MATERIAL SUPPLIED Start Marker

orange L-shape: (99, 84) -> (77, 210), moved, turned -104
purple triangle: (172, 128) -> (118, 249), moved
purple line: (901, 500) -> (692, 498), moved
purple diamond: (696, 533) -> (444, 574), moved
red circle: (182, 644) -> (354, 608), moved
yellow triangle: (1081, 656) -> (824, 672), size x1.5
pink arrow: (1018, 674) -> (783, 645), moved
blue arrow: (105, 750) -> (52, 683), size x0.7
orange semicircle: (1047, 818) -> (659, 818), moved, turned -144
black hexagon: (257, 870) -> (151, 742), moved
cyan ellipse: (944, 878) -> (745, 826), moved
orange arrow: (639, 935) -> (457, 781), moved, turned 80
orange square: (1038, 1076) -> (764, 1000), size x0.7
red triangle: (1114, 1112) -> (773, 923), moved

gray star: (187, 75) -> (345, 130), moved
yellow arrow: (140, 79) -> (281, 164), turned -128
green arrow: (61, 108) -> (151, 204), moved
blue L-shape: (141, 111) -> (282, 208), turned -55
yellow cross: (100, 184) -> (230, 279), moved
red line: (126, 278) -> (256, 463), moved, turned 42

MATERIAL SUPPLIED End Marker
MATERIAL SUPPLIED Start Marker

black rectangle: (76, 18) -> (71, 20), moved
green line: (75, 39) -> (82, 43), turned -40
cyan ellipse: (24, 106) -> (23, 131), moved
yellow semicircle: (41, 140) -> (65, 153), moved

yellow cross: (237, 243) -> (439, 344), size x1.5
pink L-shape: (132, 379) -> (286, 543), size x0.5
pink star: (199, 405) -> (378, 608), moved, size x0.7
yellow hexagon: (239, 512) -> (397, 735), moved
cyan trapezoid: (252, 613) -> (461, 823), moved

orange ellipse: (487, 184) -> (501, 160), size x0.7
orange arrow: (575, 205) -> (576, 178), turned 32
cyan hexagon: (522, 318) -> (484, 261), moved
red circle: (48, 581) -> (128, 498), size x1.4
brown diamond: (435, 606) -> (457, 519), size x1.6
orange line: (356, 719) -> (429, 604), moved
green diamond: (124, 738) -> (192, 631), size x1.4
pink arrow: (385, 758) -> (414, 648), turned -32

MATERIAL SUPPLIED End Marker

EXERCISE DETAILS » Your task is to retype the entries verbatim, starting with the line that holds "orange L-shape: (99, 84)" and stopping after the line that holds "red line: (126, 278)".

ANSWER SECTION »
orange L-shape: (99, 84) -> (77, 210), moved, turned -104
purple triangle: (172, 128) -> (118, 249), moved
purple line: (901, 500) -> (692, 498), moved
purple diamond: (696, 533) -> (444, 574), moved
red circle: (182, 644) -> (354, 608), moved
yellow triangle: (1081, 656) -> (824, 672), size x1.5
pink arrow: (1018, 674) -> (783, 645), moved
blue arrow: (105, 750) -> (52, 683), size x0.7
orange semicircle: (1047, 818) -> (659, 818), moved, turned -144
black hexagon: (257, 870) -> (151, 742), moved
cyan ellipse: (944, 878) -> (745, 826), moved
orange arrow: (639, 935) -> (457, 781), moved, turned 80
orange square: (1038, 1076) -> (764, 1000), size x0.7
red triangle: (1114, 1112) -> (773, 923), moved

gray star: (187, 75) -> (345, 130), moved
yellow arrow: (140, 79) -> (281, 164), turned -128
green arrow: (61, 108) -> (151, 204), moved
blue L-shape: (141, 111) -> (282, 208), turned -55
yellow cross: (100, 184) -> (230, 279), moved
red line: (126, 278) -> (256, 463), moved, turned 42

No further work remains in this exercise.